INPUT DATA below:

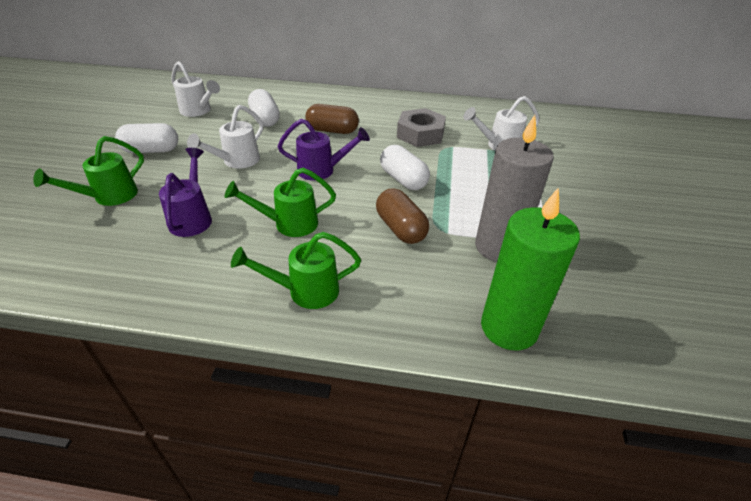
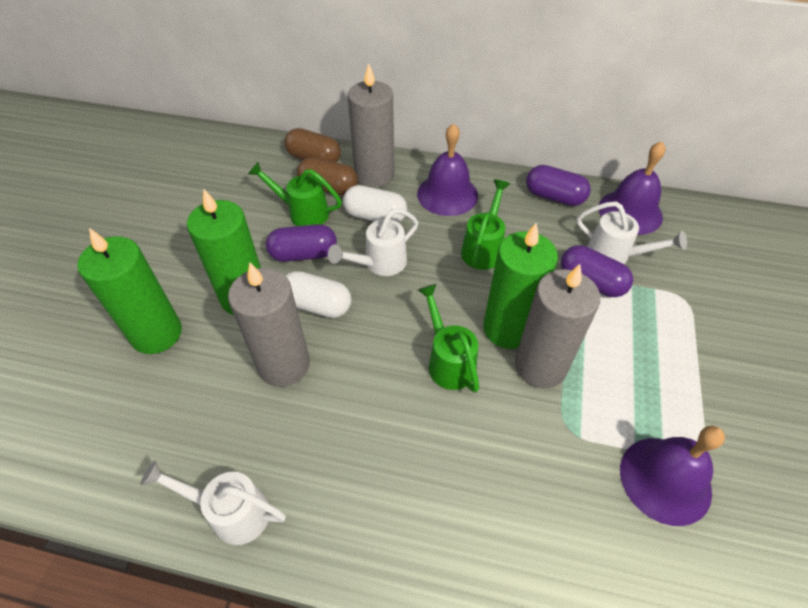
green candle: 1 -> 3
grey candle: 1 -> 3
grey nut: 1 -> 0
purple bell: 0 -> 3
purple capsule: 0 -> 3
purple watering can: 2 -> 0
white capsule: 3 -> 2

End of INPUT DATA.

__TASK GOAL__:
Output the lines above in full and exactly as given, omitting any pictures.

__RESPONSE BOX__:
green candle: 1 -> 3
grey candle: 1 -> 3
grey nut: 1 -> 0
purple bell: 0 -> 3
purple capsule: 0 -> 3
purple watering can: 2 -> 0
white capsule: 3 -> 2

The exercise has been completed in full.